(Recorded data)
####

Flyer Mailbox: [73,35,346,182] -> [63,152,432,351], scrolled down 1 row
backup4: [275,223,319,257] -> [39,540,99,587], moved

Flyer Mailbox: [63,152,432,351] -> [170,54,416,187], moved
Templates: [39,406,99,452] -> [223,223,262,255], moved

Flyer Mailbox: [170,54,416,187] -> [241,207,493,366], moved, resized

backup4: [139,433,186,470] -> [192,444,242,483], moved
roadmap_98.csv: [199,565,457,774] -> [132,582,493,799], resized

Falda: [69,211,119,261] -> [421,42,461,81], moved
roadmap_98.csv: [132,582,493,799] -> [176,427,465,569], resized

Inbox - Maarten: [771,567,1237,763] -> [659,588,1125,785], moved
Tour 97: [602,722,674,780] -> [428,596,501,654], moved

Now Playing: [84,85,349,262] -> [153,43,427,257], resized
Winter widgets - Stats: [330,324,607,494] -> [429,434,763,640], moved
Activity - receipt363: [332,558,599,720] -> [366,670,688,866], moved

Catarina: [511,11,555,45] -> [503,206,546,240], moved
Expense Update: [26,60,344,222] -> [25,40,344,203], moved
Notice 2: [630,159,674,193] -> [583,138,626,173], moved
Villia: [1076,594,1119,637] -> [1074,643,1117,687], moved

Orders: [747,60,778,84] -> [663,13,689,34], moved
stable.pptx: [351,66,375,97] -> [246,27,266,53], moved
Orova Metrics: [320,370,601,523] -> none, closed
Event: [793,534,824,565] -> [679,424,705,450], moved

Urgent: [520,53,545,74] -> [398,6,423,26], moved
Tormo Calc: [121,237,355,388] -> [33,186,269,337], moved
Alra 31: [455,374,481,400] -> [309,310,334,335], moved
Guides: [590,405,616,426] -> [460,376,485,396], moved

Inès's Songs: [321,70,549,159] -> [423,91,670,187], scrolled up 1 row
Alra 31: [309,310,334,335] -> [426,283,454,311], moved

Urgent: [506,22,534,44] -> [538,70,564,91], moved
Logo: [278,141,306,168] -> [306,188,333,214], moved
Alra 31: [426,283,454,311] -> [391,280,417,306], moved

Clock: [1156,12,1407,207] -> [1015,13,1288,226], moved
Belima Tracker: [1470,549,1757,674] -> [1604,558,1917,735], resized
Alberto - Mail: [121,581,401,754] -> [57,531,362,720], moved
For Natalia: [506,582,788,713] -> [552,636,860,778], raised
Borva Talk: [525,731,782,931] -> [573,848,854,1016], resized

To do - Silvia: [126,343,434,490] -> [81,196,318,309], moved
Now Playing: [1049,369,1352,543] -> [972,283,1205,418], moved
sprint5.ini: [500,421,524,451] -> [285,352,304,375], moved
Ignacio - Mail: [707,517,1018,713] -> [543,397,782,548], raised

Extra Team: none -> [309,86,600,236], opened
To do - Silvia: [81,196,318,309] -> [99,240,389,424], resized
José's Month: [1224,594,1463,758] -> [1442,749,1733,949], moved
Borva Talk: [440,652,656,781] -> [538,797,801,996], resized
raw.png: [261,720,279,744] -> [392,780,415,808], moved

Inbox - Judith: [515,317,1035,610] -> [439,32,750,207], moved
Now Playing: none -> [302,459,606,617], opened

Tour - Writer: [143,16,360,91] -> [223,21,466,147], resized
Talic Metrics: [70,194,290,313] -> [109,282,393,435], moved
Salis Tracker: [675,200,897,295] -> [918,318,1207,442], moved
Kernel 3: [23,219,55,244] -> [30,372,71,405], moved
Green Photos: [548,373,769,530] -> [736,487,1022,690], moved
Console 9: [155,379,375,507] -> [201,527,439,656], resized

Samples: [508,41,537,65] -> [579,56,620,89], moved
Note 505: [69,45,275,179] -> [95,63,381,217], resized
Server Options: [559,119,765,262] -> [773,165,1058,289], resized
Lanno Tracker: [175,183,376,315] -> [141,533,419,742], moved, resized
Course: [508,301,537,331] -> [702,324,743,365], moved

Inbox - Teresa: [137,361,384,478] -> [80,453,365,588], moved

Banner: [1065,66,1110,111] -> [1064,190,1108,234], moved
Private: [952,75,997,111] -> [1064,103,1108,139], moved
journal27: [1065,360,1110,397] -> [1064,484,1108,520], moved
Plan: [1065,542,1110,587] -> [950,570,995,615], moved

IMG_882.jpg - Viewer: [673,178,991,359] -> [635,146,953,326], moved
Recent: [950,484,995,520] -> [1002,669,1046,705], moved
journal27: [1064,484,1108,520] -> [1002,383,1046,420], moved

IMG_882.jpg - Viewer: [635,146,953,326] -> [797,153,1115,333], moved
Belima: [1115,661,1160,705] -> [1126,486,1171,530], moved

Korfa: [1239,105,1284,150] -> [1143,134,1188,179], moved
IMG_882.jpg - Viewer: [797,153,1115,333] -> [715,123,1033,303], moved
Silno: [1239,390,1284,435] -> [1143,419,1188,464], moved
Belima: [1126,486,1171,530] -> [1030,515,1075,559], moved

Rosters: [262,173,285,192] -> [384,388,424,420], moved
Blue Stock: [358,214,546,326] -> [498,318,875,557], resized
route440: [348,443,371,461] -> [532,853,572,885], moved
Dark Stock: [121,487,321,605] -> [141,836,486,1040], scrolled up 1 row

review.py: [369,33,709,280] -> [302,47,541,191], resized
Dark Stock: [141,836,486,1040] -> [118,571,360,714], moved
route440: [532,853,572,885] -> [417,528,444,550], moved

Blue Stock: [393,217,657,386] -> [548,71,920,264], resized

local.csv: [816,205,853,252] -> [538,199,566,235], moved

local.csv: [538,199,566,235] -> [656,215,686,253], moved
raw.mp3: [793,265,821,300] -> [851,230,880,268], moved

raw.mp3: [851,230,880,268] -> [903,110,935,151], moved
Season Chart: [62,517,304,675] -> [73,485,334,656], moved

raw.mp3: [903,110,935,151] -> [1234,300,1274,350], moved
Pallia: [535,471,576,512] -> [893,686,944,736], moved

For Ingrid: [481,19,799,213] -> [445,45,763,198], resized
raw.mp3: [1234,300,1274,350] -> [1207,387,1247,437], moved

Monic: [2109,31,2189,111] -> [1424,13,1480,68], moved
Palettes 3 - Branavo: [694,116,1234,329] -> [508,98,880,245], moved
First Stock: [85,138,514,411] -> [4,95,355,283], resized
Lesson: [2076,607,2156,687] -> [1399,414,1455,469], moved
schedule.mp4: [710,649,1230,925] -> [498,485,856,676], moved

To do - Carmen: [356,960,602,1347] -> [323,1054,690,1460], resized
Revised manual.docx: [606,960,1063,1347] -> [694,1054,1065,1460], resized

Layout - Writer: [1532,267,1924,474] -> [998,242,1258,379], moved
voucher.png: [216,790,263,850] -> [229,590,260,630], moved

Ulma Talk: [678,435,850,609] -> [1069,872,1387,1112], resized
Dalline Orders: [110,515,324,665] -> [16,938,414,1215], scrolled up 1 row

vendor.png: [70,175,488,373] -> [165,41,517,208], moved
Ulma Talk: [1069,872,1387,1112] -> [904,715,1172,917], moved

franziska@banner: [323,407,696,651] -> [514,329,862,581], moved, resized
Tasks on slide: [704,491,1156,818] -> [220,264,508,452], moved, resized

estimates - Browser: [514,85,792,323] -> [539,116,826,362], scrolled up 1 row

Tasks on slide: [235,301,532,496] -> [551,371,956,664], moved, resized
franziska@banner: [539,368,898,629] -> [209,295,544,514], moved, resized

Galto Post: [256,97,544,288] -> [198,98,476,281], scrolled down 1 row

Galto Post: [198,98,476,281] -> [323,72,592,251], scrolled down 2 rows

####

[What to produce]
Set down the lines above exactly as written. Begin at the line containing "estimates - Browser: [514,85,792,323]" and stop after the last line.

[Written answer]
estimates - Browser: [514,85,792,323] -> [539,116,826,362], scrolled up 1 row

Tasks on slide: [235,301,532,496] -> [551,371,956,664], moved, resized
franziska@banner: [539,368,898,629] -> [209,295,544,514], moved, resized

Galto Post: [256,97,544,288] -> [198,98,476,281], scrolled down 1 row

Galto Post: [198,98,476,281] -> [323,72,592,251], scrolled down 2 rows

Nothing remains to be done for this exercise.